> [LISTED RECORDS]

-- -- --

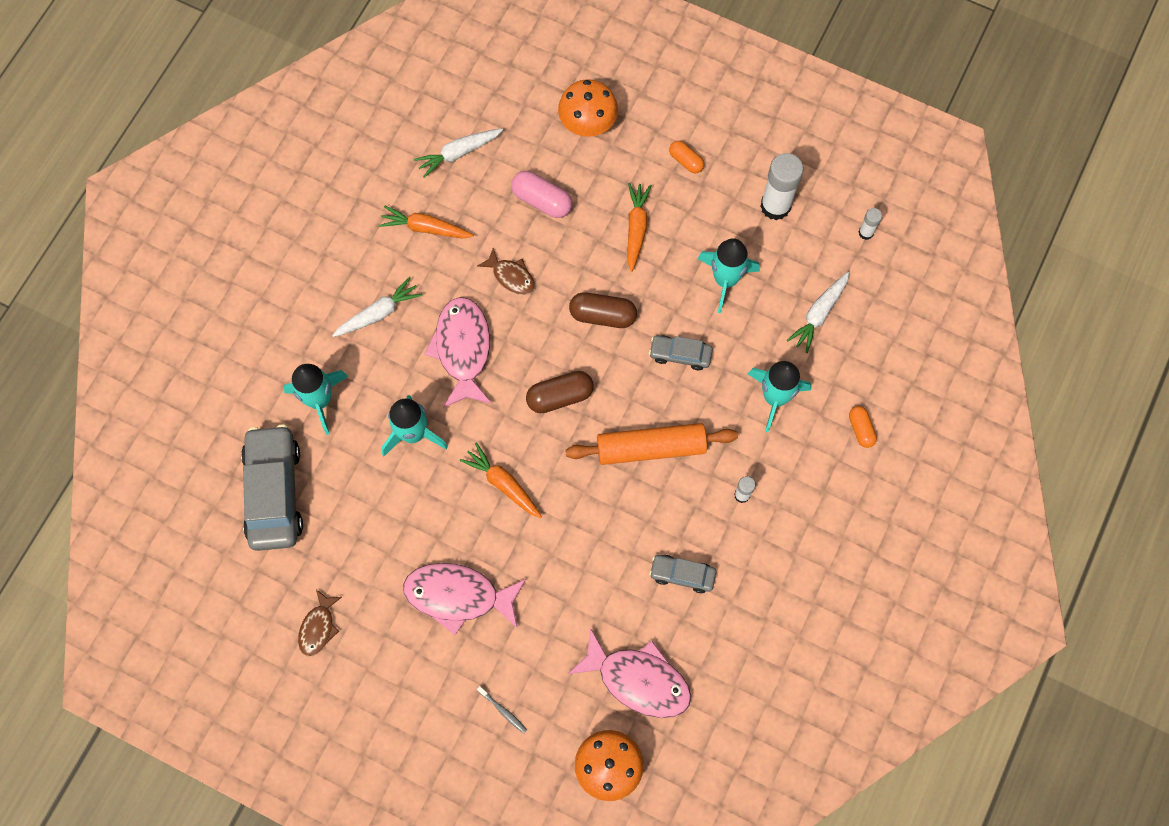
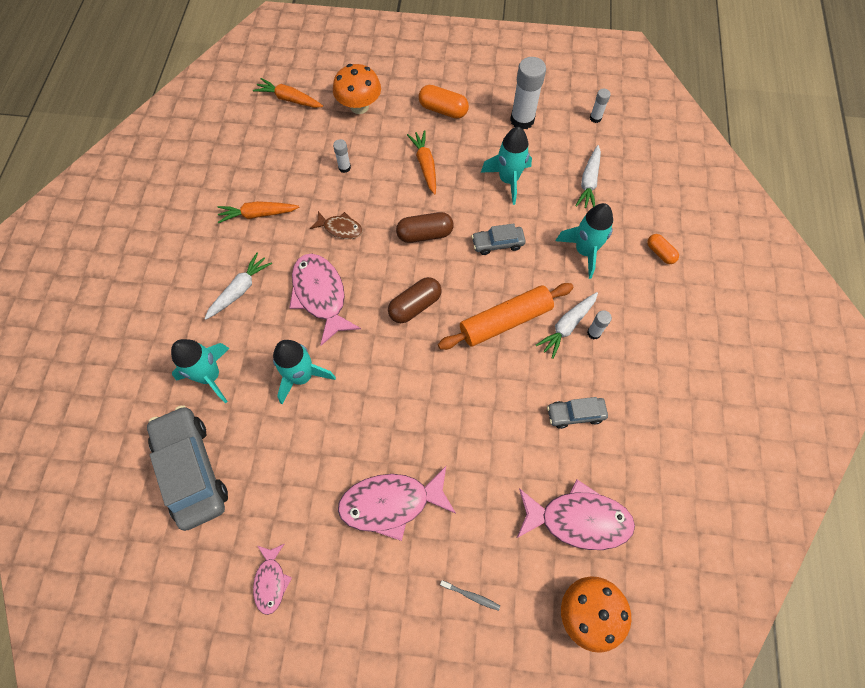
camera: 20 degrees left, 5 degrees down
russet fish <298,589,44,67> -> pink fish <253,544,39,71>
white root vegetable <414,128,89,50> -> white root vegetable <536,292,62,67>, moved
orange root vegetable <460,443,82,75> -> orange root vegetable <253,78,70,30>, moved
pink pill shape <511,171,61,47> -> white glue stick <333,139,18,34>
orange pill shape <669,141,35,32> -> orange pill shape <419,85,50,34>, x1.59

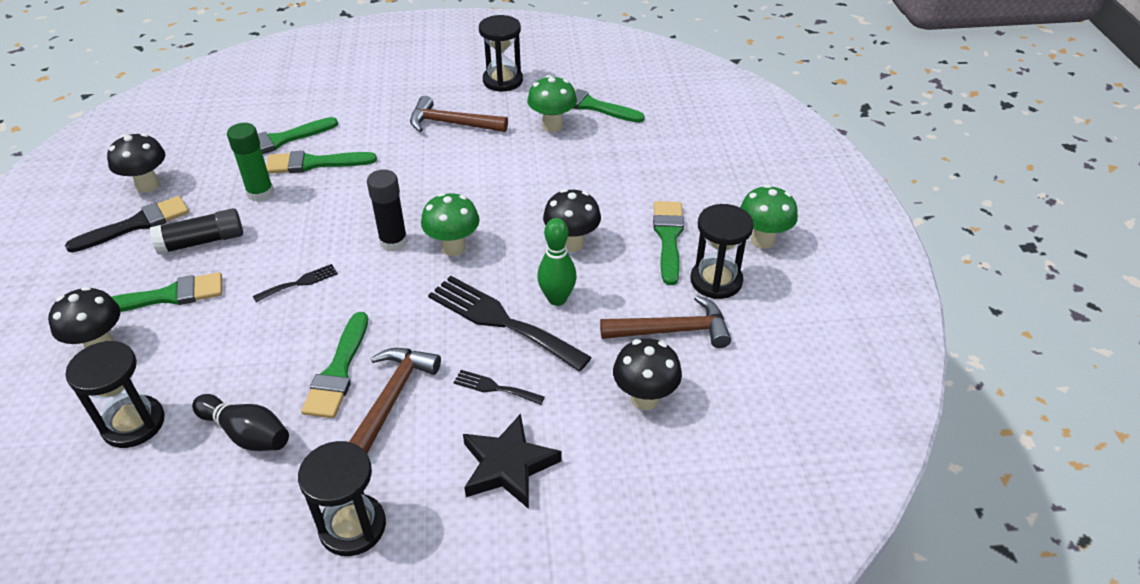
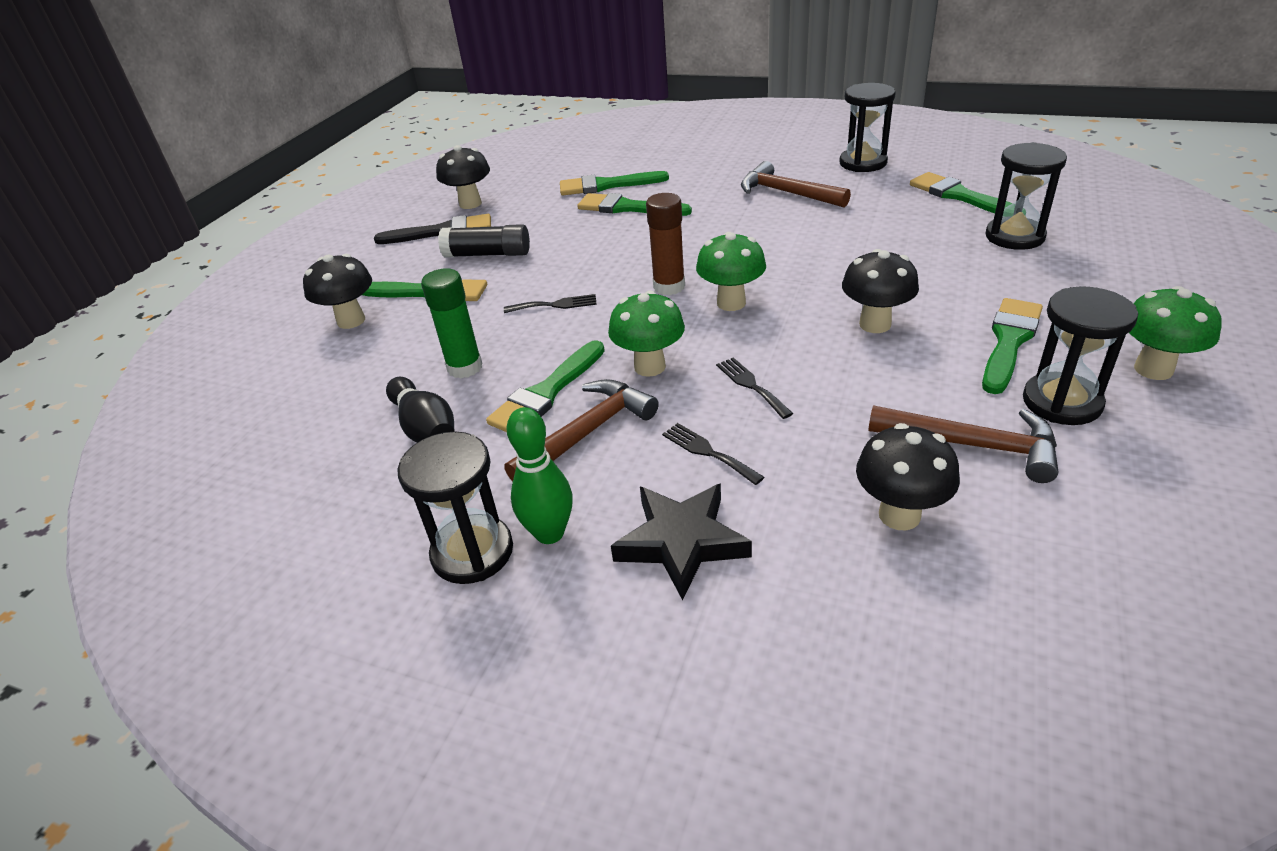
camera: 30 degrees right, 5 degrees down
black sand timer <65,341,100,107> -> black sand timer <986,142,81,108>, moved
green glue stick <227,123,47,79> -> green glue stick <421,268,61,110>, moved
black glue stick <367,169,41,83> -> russet glue stick <646,193,39,102>
black fork <428,276,164,96> -> black fork <716,357,78,62>, x0.47
green mushroom <527,75,50,57> -> green mushroom <608,290,77,87>, moved
green tenpin <537,218,40,88> -> green tenpin <507,407,66,137>, moved

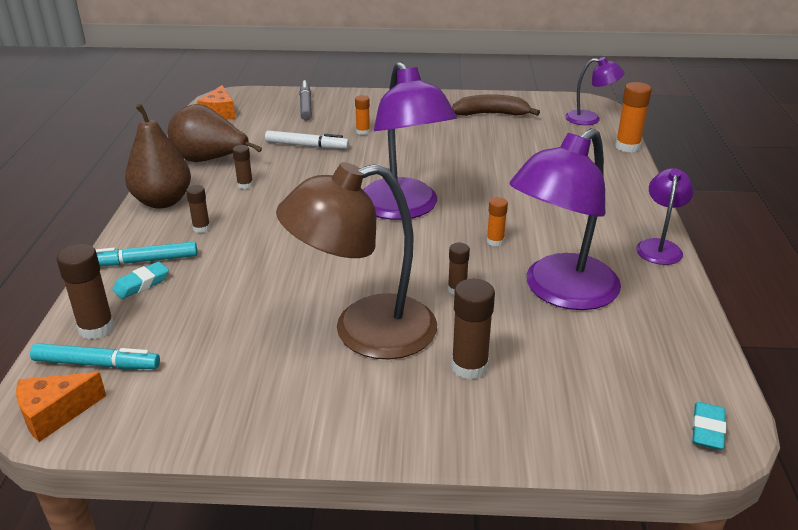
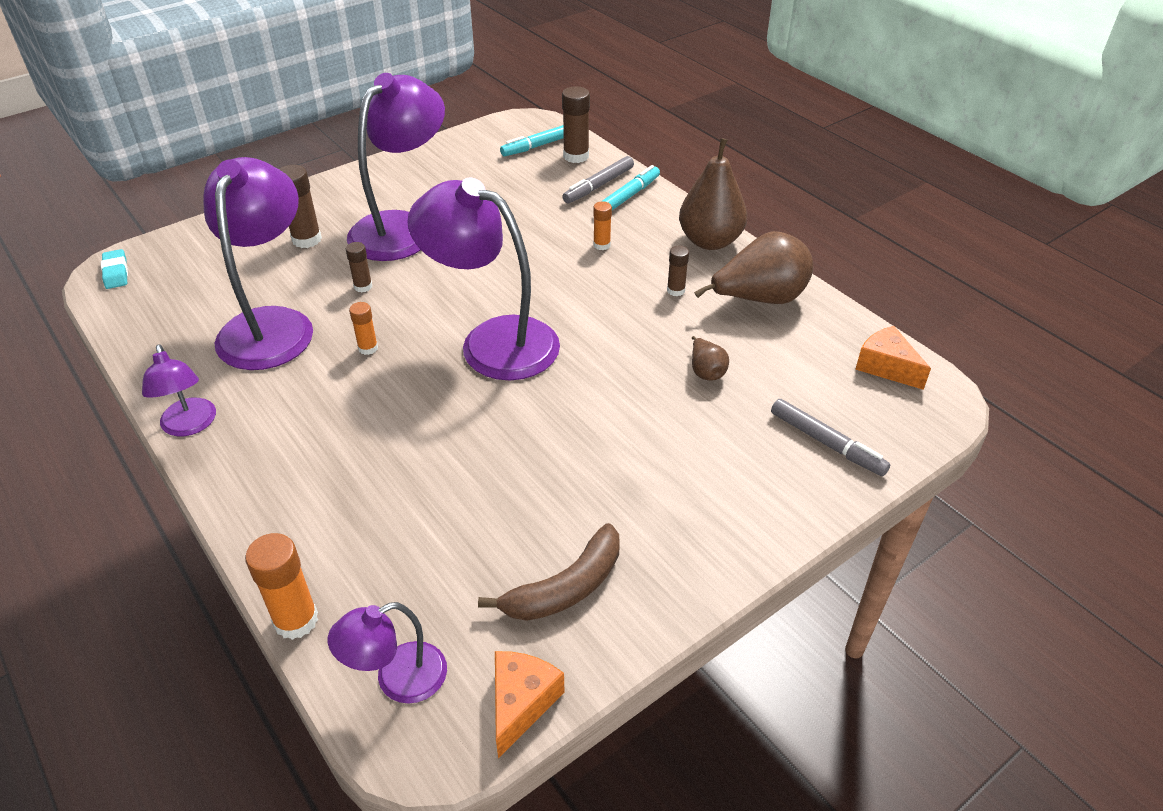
camera: 140 degrees right, 10 degrees up
orange piece of cheese <16,372,90,70> -> orange piece of cheese <495,651,70,107>, moved
teal pencil eraser <112,262,57,37> -> grey marker pen <562,156,72,47>
russet glue stick <186,185,24,48> -> none
white marker pen <265,130,84,19> -> russet toy pear <692,336,37,44>
russet lamp <276,162,161,198> -> purple lamp <347,73,98,188>
orange glue stick <355,95,15,40> -> orange glue stick <593,201,19,49>, moved

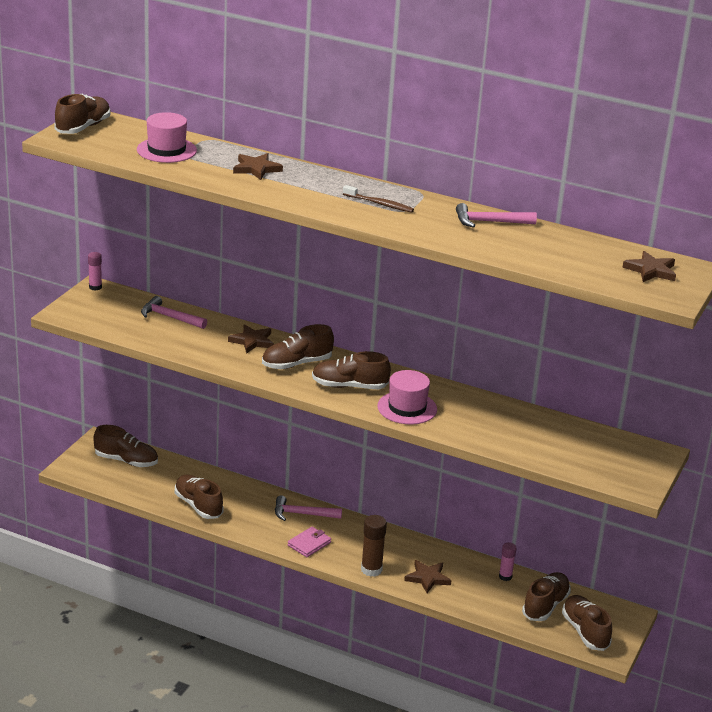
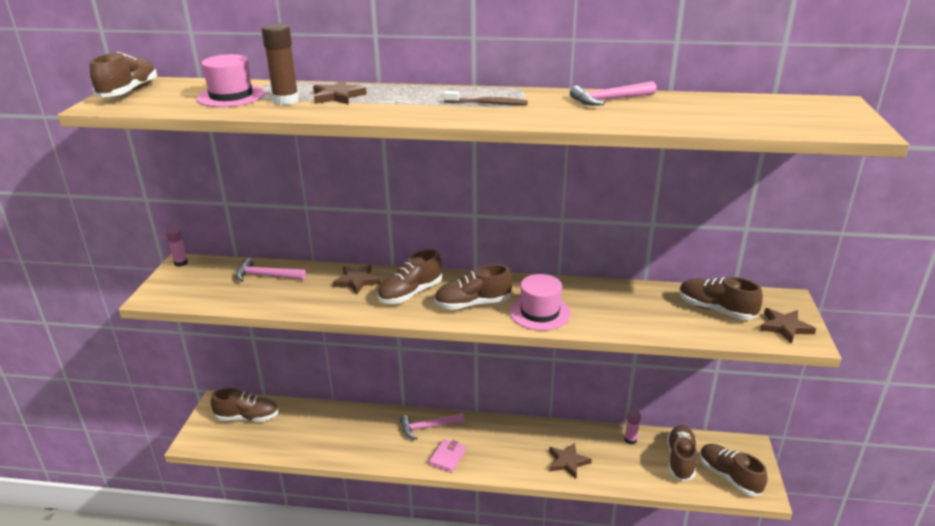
camera: 15 degrees left, 0 degrees up
russet shoe <175,475,49,44> -> russet shoe <679,277,84,43>, moved
russet glue stick <361,515,26,62> -> russet glue stick <262,23,37,82>, moved
russet five-pointed star <622,251,54,31> -> russet five-pointed star <760,308,56,36>, moved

-- -- --

> [TASK STATEMENT] Each line in the records above should be reproduced exactly; images are not copied.

> [FINISHED EXERCISE]
camera: 20 degrees left, 5 degrees down
russet fish <298,589,44,67> -> pink fish <253,544,39,71>
white root vegetable <414,128,89,50> -> white root vegetable <536,292,62,67>, moved
orange root vegetable <460,443,82,75> -> orange root vegetable <253,78,70,30>, moved
pink pill shape <511,171,61,47> -> white glue stick <333,139,18,34>
orange pill shape <669,141,35,32> -> orange pill shape <419,85,50,34>, x1.59

camera: 30 degrees right, 5 degrees down
black sand timer <65,341,100,107> -> black sand timer <986,142,81,108>, moved
green glue stick <227,123,47,79> -> green glue stick <421,268,61,110>, moved
black glue stick <367,169,41,83> -> russet glue stick <646,193,39,102>
black fork <428,276,164,96> -> black fork <716,357,78,62>, x0.47
green mushroom <527,75,50,57> -> green mushroom <608,290,77,87>, moved
green tenpin <537,218,40,88> -> green tenpin <507,407,66,137>, moved

camera: 140 degrees right, 10 degrees up
orange piece of cheese <16,372,90,70> -> orange piece of cheese <495,651,70,107>, moved
teal pencil eraser <112,262,57,37> -> grey marker pen <562,156,72,47>
russet glue stick <186,185,24,48> -> none
white marker pen <265,130,84,19> -> russet toy pear <692,336,37,44>
russet lamp <276,162,161,198> -> purple lamp <347,73,98,188>
orange glue stick <355,95,15,40> -> orange glue stick <593,201,19,49>, moved

camera: 15 degrees left, 0 degrees up
russet shoe <175,475,49,44> -> russet shoe <679,277,84,43>, moved
russet glue stick <361,515,26,62> -> russet glue stick <262,23,37,82>, moved
russet five-pointed star <622,251,54,31> -> russet five-pointed star <760,308,56,36>, moved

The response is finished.